[Opening ENTRIES SUPPLIED section]
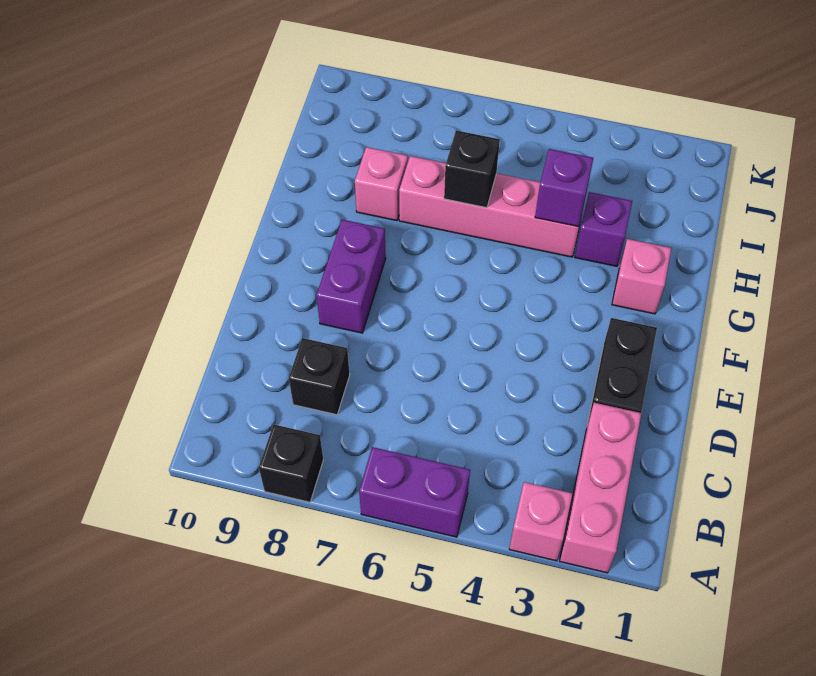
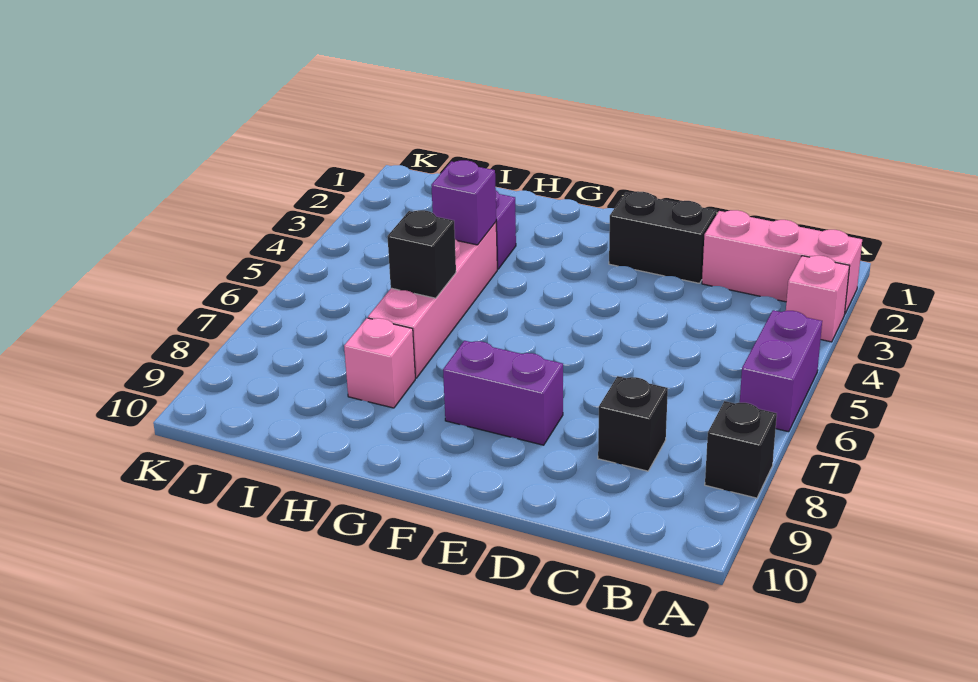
pink 1x1 brick [612,239,672,314] -> none

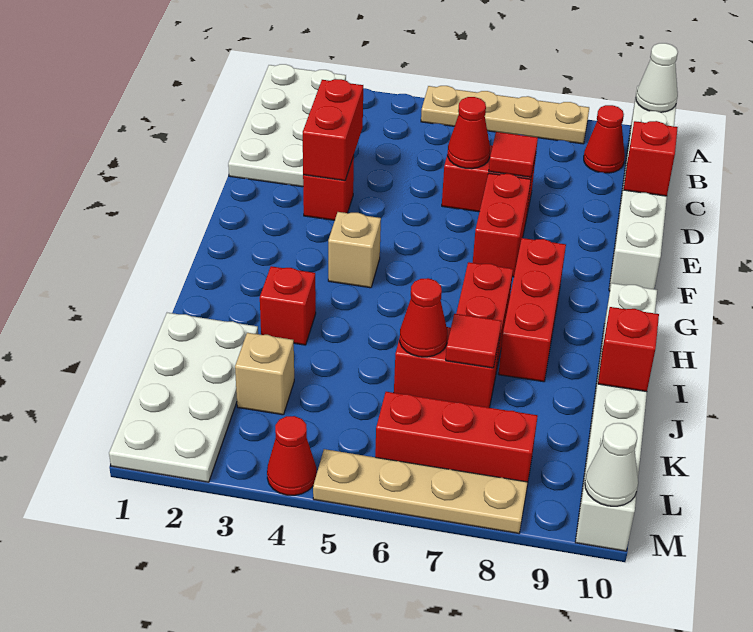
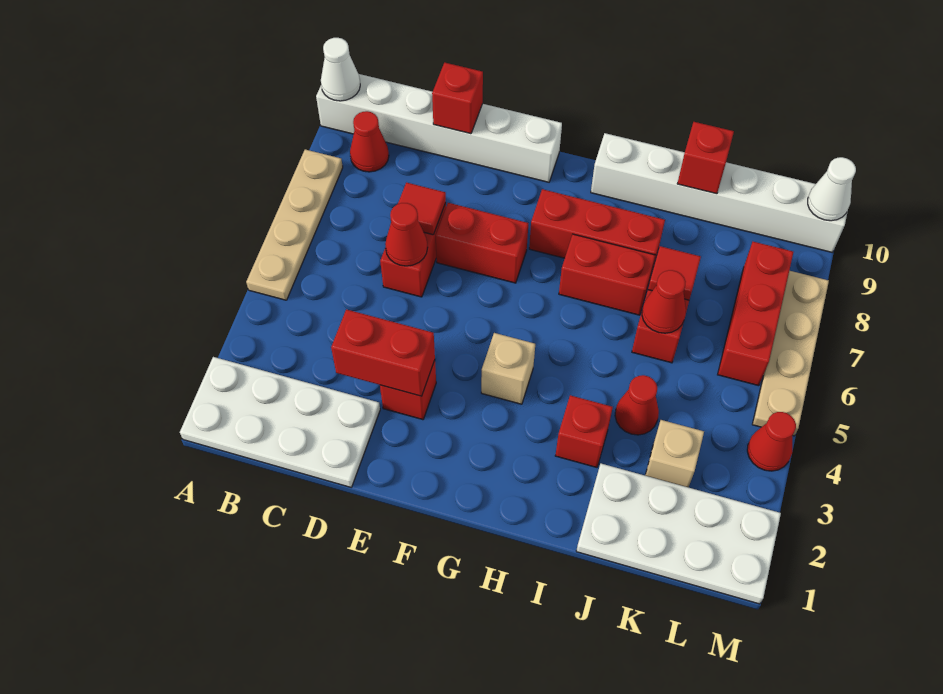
none -> red 1x1 cone [615,375,659,435]

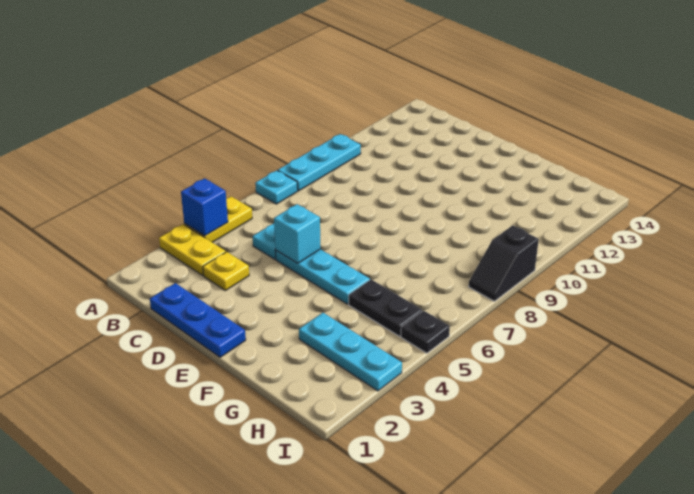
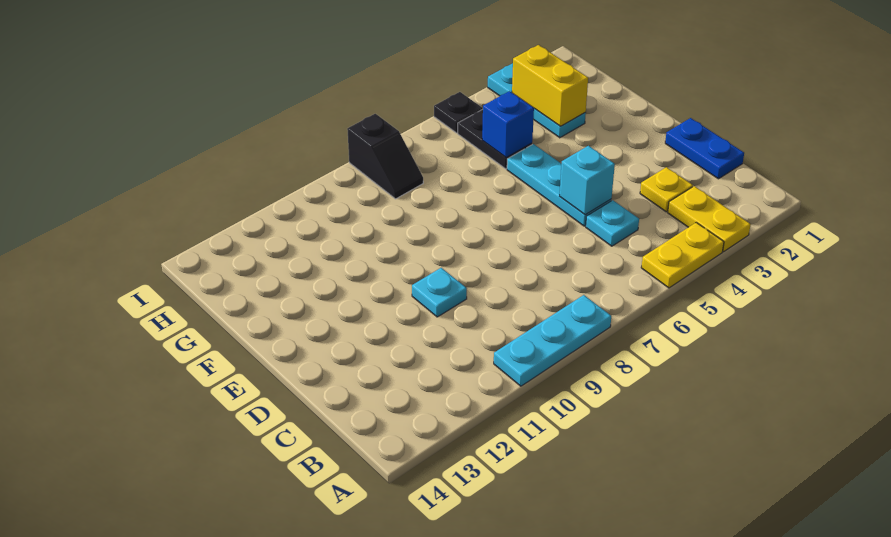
blue 1x1 brick [181,178,228,236] -> blue 1x1 brick moved to [482,91,534,157]
cyan 1x1 plate [255,170,298,204] -> cyan 1x1 plate moved to [412,268,467,317]
blue 1x3 plate [150,283,246,357] -> blue 1x2 plate [665,118,744,179]
none -> yellow 1x2 brick [512,45,588,126]
black 1x2 slope [469,225,539,301] -> black 1x2 slope turned to [347,114,423,199]

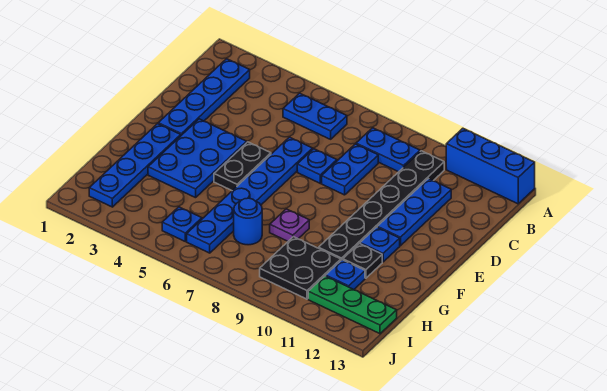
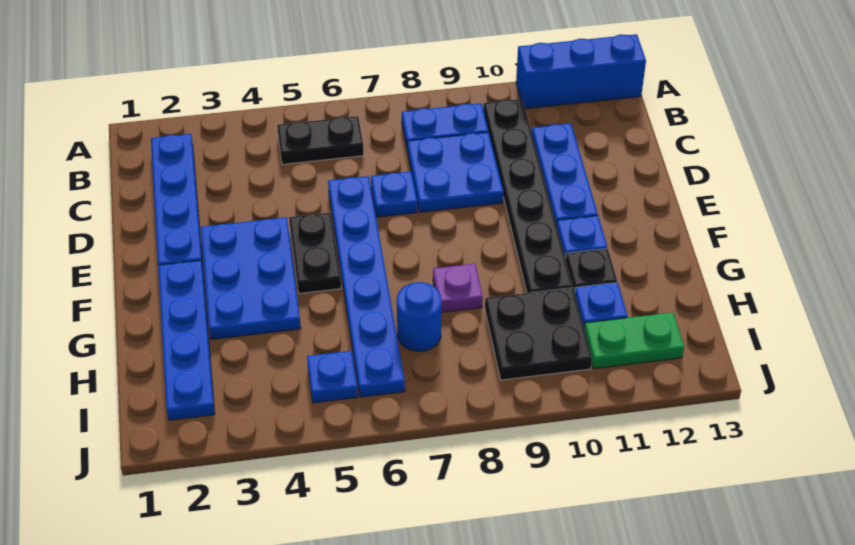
blue 1x2 plate [283,93,347,139] -> black 1x2 plate [277,116,364,164]
blue 1x2 plate [322,144,378,195] -> blue 2x2 plate [407,132,503,212]
green 1x3 plate [308,276,397,334] -> green 1x2 plate [584,312,684,369]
[Closing ENTRIES SUPPLIED section]
* _EXERCISE OBJECTIVE_
The answer must be the lines from the first one in the records through the line containing "cyan 1x1 plate [255,170,298,204]", copied exactly, with no pictures.

* _WRITTEN SOLUTION_
pink 1x1 brick [612,239,672,314] -> none

none -> red 1x1 cone [615,375,659,435]

blue 1x1 brick [181,178,228,236] -> blue 1x1 brick moved to [482,91,534,157]
cyan 1x1 plate [255,170,298,204] -> cyan 1x1 plate moved to [412,268,467,317]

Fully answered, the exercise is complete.